Material supplied Block Start

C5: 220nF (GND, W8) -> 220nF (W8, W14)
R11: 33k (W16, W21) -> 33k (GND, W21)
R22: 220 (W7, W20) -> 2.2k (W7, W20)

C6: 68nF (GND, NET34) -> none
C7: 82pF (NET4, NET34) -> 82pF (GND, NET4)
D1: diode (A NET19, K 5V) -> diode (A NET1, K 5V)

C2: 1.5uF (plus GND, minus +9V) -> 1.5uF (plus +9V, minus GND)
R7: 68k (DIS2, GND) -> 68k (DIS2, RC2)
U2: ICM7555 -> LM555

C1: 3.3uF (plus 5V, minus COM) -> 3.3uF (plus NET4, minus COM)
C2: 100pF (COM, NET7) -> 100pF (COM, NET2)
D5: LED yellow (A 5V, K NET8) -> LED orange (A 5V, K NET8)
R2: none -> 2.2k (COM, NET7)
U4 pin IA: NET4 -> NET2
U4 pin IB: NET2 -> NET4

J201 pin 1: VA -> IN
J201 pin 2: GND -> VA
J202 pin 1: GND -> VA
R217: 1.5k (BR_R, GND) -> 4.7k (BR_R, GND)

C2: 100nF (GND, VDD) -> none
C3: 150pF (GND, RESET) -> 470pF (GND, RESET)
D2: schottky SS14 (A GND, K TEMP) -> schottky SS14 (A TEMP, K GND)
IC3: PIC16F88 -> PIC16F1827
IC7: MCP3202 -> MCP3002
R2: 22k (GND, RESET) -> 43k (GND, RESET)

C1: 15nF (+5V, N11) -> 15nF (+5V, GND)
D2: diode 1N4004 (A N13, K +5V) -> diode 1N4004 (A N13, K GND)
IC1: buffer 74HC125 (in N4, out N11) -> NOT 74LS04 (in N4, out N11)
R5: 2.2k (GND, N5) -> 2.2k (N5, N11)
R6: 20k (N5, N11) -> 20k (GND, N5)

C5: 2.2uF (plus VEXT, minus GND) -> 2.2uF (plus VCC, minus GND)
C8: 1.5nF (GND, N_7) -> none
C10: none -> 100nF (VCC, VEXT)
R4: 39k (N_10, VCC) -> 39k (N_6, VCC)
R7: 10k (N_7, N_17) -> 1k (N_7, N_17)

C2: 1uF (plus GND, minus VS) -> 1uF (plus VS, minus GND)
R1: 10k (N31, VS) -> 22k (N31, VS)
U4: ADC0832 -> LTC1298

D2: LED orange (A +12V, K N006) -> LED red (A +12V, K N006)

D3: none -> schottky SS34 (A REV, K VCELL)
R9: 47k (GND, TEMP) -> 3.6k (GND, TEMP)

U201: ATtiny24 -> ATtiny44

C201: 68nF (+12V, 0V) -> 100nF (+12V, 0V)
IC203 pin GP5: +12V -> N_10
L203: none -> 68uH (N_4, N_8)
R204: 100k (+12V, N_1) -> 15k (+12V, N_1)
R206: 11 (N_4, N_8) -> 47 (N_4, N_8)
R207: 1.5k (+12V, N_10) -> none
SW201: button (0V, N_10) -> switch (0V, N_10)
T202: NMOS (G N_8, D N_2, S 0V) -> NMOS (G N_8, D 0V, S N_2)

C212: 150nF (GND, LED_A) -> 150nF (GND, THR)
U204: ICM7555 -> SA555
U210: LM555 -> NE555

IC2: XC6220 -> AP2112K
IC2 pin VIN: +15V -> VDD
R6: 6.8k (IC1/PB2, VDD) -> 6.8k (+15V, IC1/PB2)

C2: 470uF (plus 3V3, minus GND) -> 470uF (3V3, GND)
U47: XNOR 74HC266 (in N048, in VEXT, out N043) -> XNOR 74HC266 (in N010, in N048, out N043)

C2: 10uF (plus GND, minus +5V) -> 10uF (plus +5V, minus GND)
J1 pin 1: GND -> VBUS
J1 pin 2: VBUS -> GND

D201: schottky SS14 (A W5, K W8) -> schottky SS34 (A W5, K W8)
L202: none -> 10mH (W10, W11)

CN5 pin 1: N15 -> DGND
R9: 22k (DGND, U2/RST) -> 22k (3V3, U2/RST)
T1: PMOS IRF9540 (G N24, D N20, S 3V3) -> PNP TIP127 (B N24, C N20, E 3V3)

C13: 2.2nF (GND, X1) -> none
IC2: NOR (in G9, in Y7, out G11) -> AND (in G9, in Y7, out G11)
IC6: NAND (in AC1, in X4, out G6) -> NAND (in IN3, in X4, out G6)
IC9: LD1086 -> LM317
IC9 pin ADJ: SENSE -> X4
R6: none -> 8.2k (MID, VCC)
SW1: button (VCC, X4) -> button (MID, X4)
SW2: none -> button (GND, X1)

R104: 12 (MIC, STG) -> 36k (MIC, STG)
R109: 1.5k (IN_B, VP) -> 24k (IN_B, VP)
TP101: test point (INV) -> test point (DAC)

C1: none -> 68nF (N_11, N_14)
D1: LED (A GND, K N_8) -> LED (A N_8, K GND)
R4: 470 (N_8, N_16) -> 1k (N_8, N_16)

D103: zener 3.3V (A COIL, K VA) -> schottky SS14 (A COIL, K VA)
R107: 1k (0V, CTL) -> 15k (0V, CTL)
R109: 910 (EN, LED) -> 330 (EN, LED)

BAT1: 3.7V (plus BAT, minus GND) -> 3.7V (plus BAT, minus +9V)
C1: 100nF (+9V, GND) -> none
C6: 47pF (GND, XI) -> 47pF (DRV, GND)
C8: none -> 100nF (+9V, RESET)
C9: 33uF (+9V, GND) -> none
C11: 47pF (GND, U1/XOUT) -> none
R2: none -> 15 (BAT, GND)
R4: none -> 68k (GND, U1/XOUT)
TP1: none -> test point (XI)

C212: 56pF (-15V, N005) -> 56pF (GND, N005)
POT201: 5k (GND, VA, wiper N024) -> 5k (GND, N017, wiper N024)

Material supplied Block End

**Prompt:** Across the whole listing above, state how many lines contain "button". Only the number is wanted.

**Response to the exercise:** 3